### Problem description
Drop the pictures and repeat the remaining data exactly.

### Data section
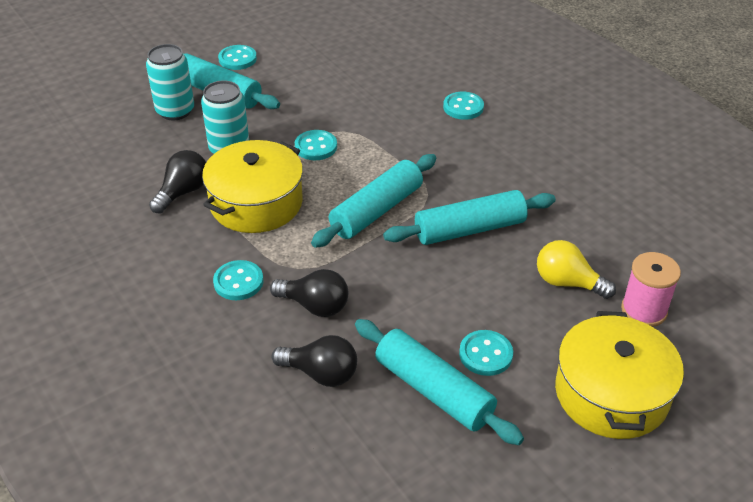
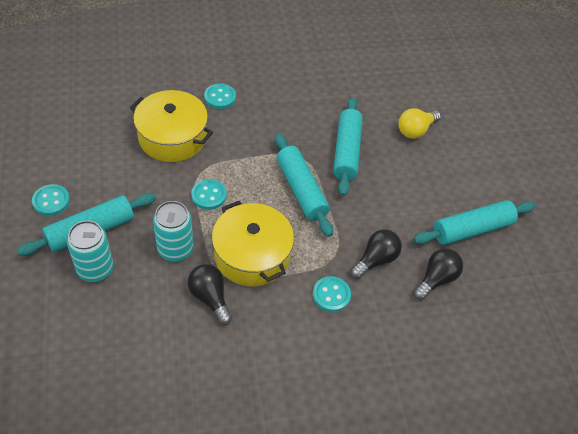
camera: 70 degrees left, 10 degrees up
(485, 354) = (454, 193): turquoise button -> none
(611, 393) = (504, 154): yellow pot -> yellow pot (172, 137)
(644, 310) = (451, 110): pink spool -> none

### Finished exercise
camera: 70 degrees left, 10 degrees up
(485, 354) = (454, 193): turquoise button -> none
(611, 393) = (504, 154): yellow pot -> yellow pot (172, 137)
(644, 310) = (451, 110): pink spool -> none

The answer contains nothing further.